Task description » An exact repetition of the data below, without images, is the expected answer.

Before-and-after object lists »
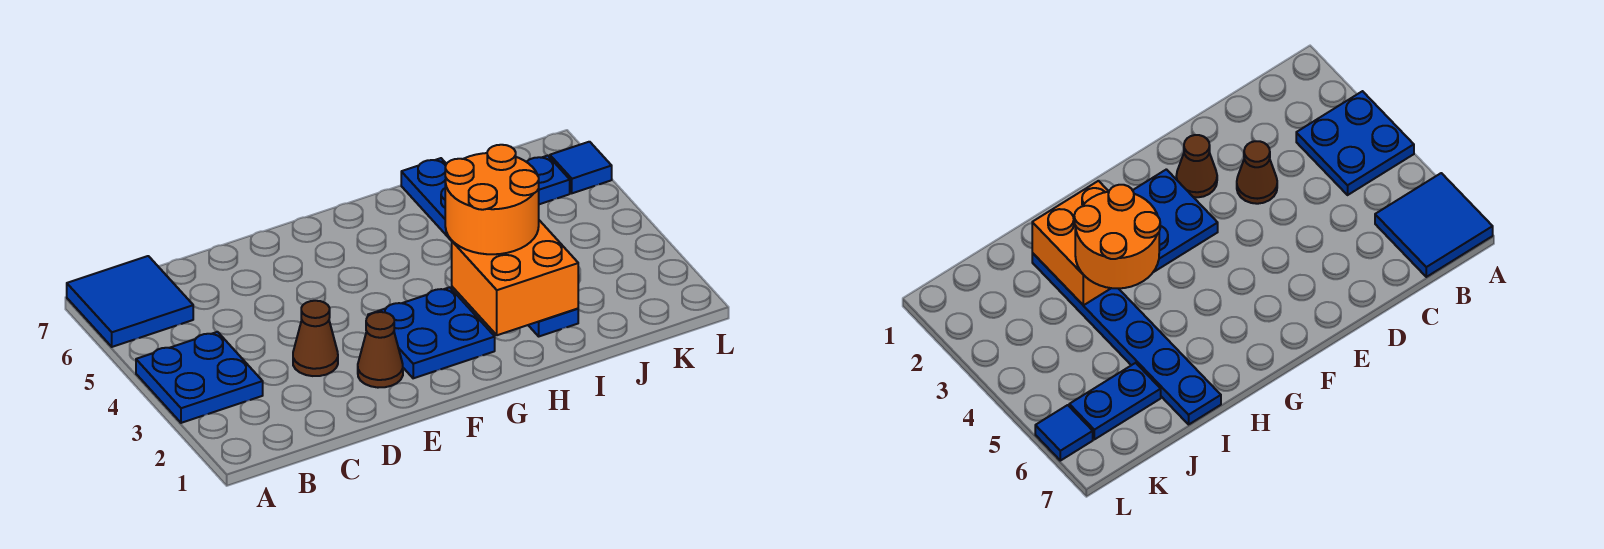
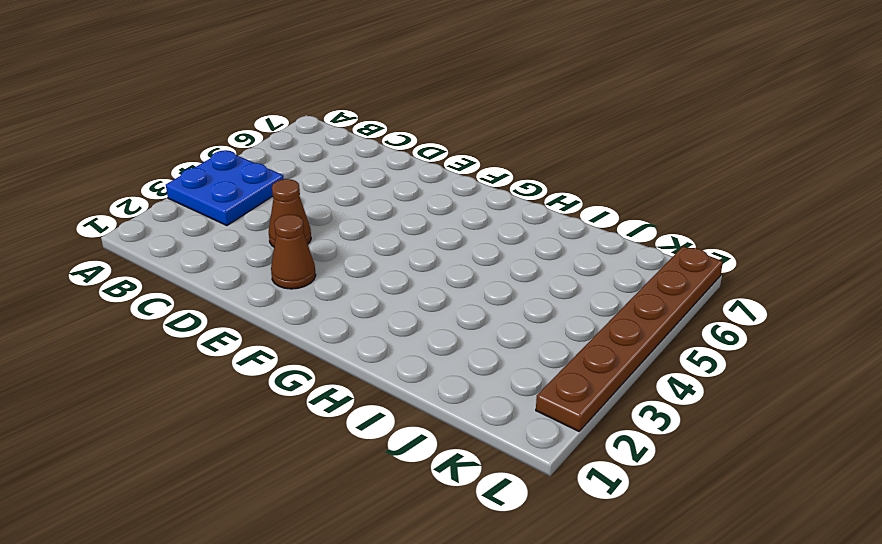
brown 1x6 plate [536,246,723,431] -> blue 1x1 tile [550,142,612,193]
none -> blue 2x2 tile [67,256,193,347]
none -> blue 2x2 plate [368,287,495,378]

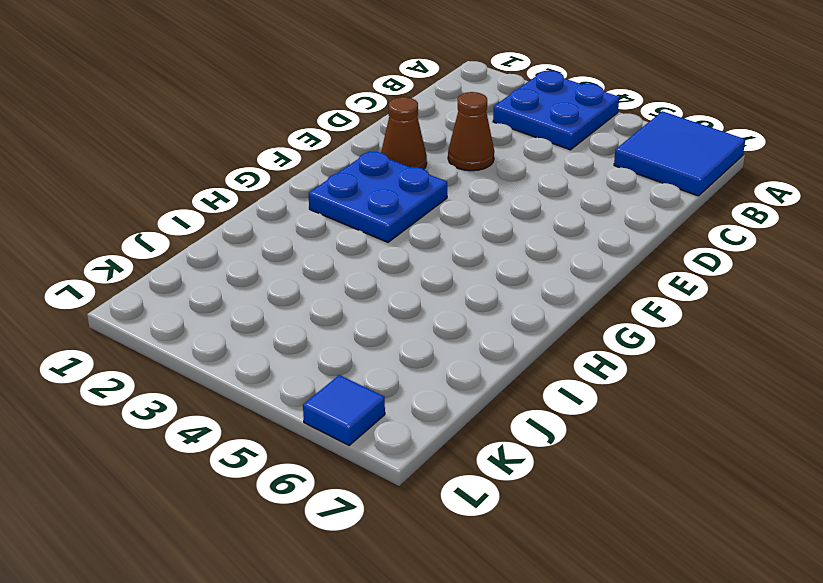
none -> blue 1x6 plate [401,158,578,336]
none -> blue 1x2 plate [527,156,570,204]

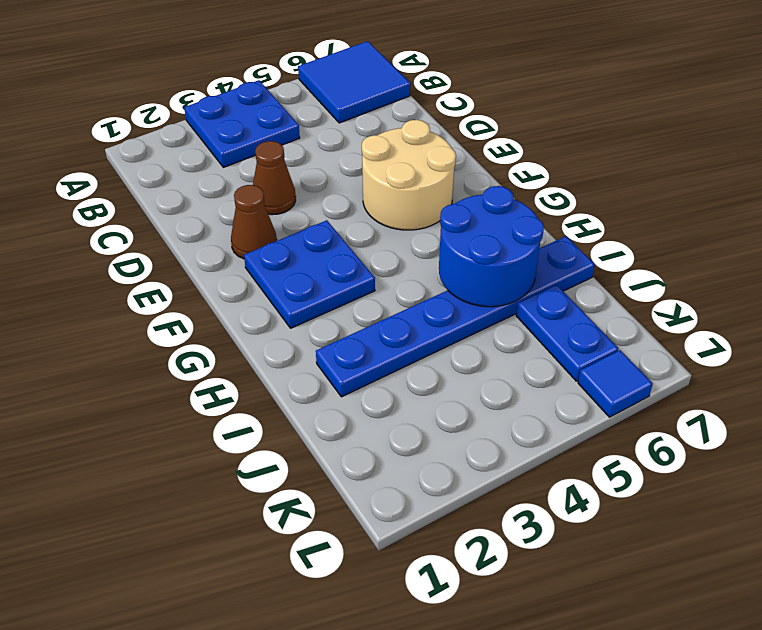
tan 2x2 round brick [362,120,456,230] -> none
blue 2x2 round brick [439,186,544,307] -> none
none -> orange 2x2 brick [452,220,578,335]
none -> orange 2x2 round brick [445,145,539,254]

Task response »
brown 1x6 plate [536,246,723,431] -> blue 1x1 tile [550,142,612,193]
none -> blue 2x2 tile [67,256,193,347]
none -> blue 2x2 plate [368,287,495,378]

none -> blue 1x6 plate [401,158,578,336]
none -> blue 1x2 plate [527,156,570,204]

tan 2x2 round brick [362,120,456,230] -> none
blue 2x2 round brick [439,186,544,307] -> none
none -> orange 2x2 brick [452,220,578,335]
none -> orange 2x2 round brick [445,145,539,254]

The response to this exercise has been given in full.